WHAT THE TASK REQUIRES
Copy out each line in the listing below where the word "tile" appears.

SUPPLIED MATERIAL

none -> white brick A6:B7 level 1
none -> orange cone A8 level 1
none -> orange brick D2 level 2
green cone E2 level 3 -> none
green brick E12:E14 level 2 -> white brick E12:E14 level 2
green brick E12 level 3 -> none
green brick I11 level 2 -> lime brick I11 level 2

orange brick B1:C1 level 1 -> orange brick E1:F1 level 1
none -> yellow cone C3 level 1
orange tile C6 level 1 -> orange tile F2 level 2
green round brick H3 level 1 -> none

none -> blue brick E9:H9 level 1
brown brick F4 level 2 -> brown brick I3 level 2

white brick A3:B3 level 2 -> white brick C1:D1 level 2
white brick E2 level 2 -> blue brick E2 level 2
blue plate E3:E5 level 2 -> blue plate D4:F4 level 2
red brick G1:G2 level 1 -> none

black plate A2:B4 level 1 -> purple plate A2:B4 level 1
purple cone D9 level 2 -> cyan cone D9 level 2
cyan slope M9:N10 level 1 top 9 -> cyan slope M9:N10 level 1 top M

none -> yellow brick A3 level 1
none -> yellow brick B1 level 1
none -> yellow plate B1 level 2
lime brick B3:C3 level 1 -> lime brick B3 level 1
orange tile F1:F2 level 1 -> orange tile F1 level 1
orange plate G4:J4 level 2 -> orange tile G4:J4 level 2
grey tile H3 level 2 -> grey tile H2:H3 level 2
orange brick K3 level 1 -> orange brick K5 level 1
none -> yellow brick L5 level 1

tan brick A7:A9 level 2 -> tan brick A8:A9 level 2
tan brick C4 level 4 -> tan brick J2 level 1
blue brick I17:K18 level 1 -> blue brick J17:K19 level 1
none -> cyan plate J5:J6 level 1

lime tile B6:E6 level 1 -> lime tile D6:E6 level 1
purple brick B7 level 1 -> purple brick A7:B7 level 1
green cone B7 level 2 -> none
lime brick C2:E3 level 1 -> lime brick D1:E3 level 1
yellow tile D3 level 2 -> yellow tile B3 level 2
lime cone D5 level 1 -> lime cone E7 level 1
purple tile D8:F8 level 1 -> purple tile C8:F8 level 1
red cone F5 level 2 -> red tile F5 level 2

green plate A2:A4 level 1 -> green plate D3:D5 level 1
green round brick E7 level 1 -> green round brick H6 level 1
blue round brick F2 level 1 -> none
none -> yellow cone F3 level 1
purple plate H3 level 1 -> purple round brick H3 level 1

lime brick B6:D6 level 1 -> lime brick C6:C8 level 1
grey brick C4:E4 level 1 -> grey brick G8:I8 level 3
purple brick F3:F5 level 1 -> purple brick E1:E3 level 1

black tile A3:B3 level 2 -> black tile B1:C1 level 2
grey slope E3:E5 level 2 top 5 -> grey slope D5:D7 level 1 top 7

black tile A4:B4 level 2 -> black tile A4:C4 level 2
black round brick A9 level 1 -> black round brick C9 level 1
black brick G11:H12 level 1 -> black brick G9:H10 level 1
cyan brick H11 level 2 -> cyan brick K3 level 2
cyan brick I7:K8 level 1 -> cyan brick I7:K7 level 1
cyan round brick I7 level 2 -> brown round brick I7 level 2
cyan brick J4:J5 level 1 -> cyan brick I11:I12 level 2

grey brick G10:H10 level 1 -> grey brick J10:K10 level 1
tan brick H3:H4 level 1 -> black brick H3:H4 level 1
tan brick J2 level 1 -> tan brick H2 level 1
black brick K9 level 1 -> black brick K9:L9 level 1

ANSWER FOR THE TASK
orange tile C6 level 1 -> orange tile F2 level 2
orange tile F1:F2 level 1 -> orange tile F1 level 1
orange plate G4:J4 level 2 -> orange tile G4:J4 level 2
grey tile H3 level 2 -> grey tile H2:H3 level 2
lime tile B6:E6 level 1 -> lime tile D6:E6 level 1
yellow tile D3 level 2 -> yellow tile B3 level 2
purple tile D8:F8 level 1 -> purple tile C8:F8 level 1
red cone F5 level 2 -> red tile F5 level 2
black tile A3:B3 level 2 -> black tile B1:C1 level 2
black tile A4:B4 level 2 -> black tile A4:C4 level 2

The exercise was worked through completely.